• _MATERIAL FOR THIS EXERCISE_
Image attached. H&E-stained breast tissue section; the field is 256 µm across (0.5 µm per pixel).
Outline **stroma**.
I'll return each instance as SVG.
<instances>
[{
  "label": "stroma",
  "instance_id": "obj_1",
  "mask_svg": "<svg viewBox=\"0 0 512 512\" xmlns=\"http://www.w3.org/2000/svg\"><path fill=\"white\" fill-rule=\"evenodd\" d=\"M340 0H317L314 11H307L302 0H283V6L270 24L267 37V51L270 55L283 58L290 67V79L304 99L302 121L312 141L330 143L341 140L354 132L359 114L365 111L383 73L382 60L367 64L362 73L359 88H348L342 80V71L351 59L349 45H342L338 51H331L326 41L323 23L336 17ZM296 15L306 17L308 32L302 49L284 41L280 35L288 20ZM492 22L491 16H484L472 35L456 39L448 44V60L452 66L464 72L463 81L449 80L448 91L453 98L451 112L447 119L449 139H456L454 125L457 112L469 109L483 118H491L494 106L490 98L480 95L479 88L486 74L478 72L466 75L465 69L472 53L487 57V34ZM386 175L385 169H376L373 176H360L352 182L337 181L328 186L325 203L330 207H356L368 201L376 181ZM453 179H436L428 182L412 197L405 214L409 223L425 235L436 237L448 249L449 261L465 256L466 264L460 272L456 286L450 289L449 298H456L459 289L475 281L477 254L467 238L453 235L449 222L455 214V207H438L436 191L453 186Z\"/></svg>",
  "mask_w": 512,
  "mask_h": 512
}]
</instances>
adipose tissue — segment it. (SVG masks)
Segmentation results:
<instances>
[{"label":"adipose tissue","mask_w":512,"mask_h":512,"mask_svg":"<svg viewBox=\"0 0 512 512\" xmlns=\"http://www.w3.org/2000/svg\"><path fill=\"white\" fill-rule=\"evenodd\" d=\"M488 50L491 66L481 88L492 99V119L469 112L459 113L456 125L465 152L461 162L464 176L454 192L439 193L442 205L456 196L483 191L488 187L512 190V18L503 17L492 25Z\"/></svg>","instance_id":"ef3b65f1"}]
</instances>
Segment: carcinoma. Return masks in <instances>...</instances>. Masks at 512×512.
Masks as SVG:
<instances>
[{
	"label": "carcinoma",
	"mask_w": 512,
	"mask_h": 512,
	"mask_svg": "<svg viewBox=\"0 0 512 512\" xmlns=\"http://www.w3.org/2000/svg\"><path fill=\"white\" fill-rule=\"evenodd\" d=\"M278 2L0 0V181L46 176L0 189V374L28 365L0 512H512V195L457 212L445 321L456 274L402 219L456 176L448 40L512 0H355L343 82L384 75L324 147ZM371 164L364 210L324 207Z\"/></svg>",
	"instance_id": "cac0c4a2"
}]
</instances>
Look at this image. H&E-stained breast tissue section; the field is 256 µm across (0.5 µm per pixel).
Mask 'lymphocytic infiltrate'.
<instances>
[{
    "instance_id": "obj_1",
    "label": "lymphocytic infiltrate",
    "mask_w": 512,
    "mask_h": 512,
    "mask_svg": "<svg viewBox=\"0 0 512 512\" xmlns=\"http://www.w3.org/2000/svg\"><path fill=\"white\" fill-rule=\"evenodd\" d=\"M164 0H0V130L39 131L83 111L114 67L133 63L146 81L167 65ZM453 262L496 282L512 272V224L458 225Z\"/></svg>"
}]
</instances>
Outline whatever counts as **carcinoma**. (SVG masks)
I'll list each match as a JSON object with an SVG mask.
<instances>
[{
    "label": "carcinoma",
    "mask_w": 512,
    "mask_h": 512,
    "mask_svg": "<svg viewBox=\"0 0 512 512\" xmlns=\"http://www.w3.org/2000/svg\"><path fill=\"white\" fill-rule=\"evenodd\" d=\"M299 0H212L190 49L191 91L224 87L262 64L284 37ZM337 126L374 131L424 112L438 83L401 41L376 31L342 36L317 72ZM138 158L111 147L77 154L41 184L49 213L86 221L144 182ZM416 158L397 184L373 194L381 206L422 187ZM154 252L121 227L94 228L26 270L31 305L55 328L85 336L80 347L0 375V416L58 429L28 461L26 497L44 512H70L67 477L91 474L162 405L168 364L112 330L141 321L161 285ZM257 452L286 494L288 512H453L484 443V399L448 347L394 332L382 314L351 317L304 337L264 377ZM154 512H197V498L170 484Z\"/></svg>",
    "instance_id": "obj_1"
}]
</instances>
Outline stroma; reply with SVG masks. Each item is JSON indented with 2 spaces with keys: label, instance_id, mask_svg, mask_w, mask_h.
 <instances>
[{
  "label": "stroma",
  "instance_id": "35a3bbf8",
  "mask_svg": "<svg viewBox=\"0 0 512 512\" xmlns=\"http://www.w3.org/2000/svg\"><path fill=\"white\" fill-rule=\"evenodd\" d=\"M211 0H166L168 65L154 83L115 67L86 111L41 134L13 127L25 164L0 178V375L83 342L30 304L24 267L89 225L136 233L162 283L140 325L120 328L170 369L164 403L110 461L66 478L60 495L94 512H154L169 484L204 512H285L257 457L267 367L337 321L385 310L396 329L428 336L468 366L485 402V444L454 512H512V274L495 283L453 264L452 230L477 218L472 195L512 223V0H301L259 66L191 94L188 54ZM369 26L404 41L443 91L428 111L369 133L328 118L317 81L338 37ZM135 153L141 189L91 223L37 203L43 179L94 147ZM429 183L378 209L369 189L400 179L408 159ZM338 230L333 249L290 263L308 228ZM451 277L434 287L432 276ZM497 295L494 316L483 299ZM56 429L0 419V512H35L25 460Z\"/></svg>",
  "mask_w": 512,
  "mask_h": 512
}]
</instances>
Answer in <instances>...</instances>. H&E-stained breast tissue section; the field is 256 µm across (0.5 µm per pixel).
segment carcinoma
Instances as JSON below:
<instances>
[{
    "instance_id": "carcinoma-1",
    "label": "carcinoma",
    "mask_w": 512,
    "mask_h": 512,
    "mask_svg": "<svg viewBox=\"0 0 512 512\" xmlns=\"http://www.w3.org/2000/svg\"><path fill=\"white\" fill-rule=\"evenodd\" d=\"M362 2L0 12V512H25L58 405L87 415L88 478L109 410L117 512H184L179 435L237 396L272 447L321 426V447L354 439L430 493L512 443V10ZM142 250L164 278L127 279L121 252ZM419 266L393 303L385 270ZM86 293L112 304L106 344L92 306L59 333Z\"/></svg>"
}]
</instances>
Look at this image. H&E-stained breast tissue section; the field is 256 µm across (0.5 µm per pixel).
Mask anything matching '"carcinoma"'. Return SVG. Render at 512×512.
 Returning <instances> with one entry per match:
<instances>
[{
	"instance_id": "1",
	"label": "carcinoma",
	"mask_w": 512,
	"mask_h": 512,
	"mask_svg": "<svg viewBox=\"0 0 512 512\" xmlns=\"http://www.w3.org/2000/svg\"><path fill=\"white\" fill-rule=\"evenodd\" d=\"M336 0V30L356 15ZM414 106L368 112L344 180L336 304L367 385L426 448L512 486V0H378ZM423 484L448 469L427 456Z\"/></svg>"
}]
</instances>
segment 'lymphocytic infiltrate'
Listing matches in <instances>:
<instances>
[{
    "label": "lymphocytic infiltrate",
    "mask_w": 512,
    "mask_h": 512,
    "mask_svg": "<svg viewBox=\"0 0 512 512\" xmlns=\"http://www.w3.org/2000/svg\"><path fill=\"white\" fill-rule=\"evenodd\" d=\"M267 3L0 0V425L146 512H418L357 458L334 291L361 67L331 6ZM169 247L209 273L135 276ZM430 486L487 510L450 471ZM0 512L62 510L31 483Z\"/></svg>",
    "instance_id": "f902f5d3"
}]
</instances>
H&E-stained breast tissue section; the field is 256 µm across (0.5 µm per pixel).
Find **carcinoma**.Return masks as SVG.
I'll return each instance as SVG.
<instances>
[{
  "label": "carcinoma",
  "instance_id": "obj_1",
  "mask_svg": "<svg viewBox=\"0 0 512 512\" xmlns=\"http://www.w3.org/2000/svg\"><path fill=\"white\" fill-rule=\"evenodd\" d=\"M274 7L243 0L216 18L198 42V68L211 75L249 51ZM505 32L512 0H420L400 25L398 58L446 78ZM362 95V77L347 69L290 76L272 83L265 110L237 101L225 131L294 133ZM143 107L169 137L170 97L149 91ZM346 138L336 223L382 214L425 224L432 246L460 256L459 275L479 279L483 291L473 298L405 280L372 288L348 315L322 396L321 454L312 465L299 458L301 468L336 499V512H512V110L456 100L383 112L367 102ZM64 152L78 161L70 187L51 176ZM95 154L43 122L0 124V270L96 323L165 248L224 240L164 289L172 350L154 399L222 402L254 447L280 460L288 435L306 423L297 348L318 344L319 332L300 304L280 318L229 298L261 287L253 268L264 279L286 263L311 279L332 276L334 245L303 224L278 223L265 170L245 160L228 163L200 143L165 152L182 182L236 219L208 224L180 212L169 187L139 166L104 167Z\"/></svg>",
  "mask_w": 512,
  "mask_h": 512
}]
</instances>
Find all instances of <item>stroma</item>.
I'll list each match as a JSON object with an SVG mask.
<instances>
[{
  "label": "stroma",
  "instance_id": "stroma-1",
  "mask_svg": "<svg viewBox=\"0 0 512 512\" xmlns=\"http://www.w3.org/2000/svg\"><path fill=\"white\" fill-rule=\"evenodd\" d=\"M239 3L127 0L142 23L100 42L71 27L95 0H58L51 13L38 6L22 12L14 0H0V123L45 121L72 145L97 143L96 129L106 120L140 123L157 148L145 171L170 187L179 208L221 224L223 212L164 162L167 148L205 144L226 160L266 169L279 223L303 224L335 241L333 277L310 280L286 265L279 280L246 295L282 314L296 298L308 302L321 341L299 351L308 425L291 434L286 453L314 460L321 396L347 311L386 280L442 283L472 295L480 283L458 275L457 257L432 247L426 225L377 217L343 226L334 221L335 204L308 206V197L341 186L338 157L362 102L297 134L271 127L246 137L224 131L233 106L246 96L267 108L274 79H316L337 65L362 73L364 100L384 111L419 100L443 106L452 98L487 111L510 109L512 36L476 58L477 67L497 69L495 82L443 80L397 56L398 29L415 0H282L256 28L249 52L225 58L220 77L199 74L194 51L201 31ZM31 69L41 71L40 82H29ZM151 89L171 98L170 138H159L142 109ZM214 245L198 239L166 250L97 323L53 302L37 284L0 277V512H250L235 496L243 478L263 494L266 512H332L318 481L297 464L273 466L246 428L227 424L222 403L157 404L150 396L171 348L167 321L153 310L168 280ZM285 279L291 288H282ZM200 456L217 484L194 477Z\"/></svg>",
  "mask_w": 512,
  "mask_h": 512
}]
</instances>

• _YOUR OBJECTIVE_
What is the number of lines in the records above that include the word "breast"? Reply with that number and nothing more.

• _THE OUTPUT_
5